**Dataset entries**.
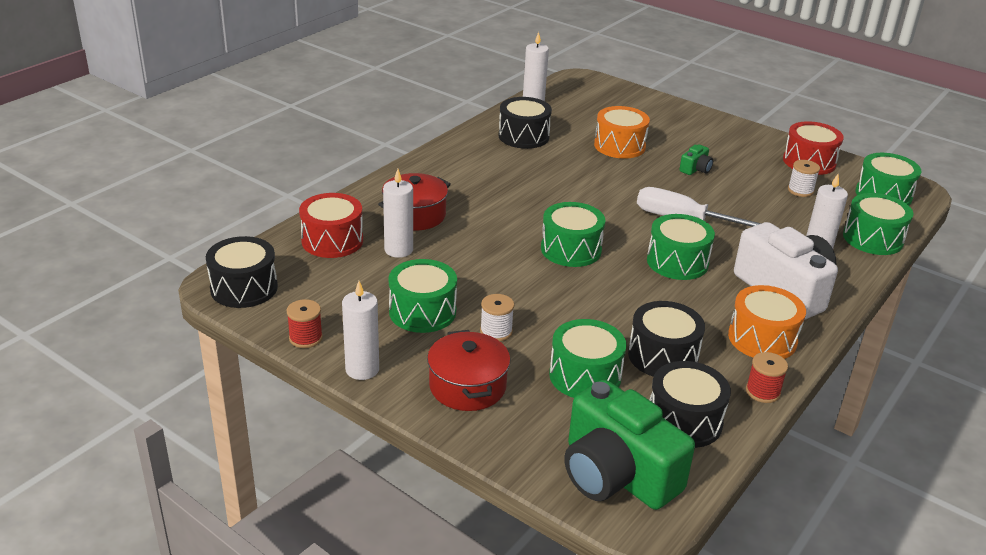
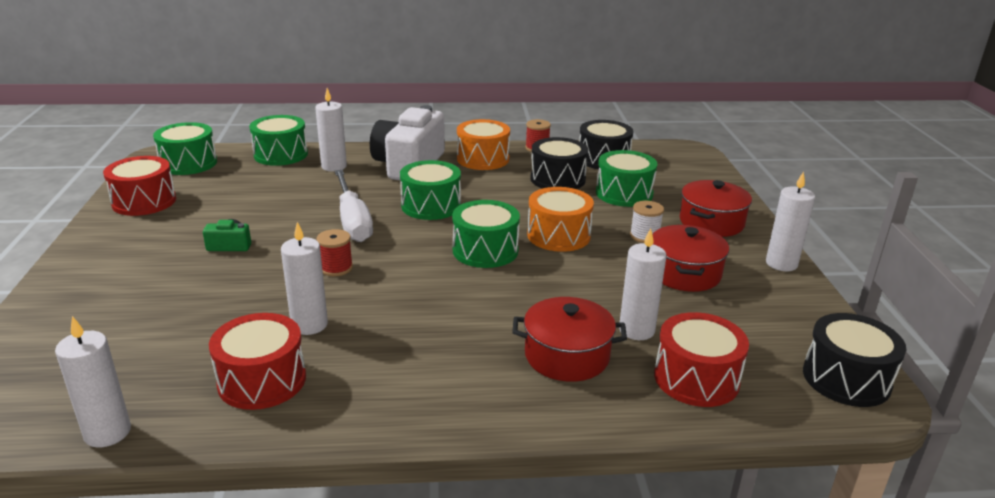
camera: 130 degrees left, 5 degrees down
(305, 338) = (812, 304): red spool -> red spool (336, 268)
(422, 312) = (684, 273): green drum -> red pot
(523, 136) = (262, 380): black drum -> red drum
(559, 161) = (309, 325): none -> white candle
(616, 474) = (678, 162): green camera -> none
(619, 146) = (215, 303): orange drum -> orange drum (558, 235)
(800, 190) = (221, 192): white spool -> none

**Work to be completed**. All lines from the line holding "(422, 312) = (684, 273): green" through the end of the records above need to be transcribed exactly, and no other text should appear.

**Response below**.
(422, 312) = (684, 273): green drum -> red pot
(523, 136) = (262, 380): black drum -> red drum
(559, 161) = (309, 325): none -> white candle
(616, 474) = (678, 162): green camera -> none
(619, 146) = (215, 303): orange drum -> orange drum (558, 235)
(800, 190) = (221, 192): white spool -> none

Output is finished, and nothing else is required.